Which lines of the data below hold "degrees"? Copy each of them.

**TASK MATERIAL:**
____
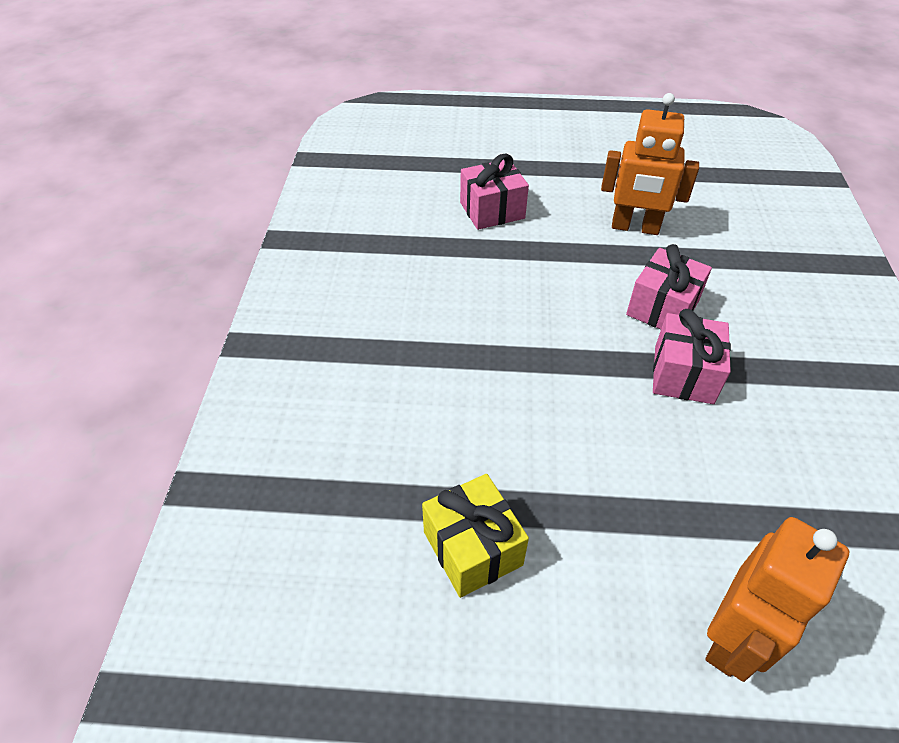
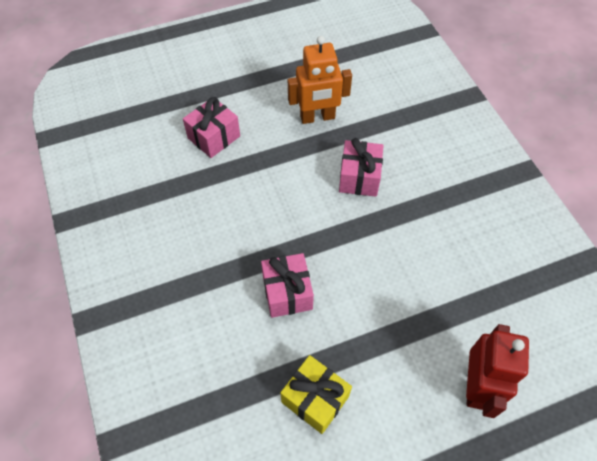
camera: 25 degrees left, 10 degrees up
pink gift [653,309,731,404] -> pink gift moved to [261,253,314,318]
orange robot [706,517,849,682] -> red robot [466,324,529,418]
____
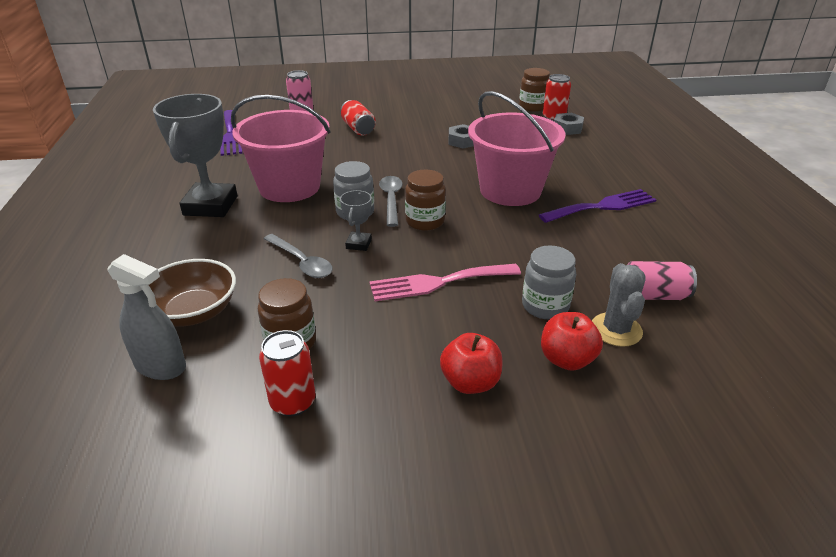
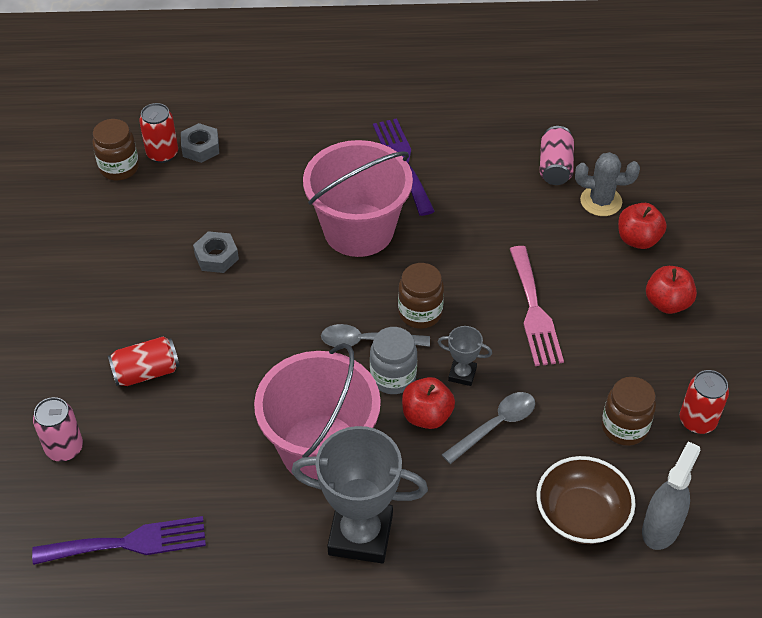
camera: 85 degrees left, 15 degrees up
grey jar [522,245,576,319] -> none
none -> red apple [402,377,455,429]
____
**OUTPUT FOR THIS EXERCISE:**
camera: 25 degrees left, 10 degrees up
camera: 85 degrees left, 15 degrees up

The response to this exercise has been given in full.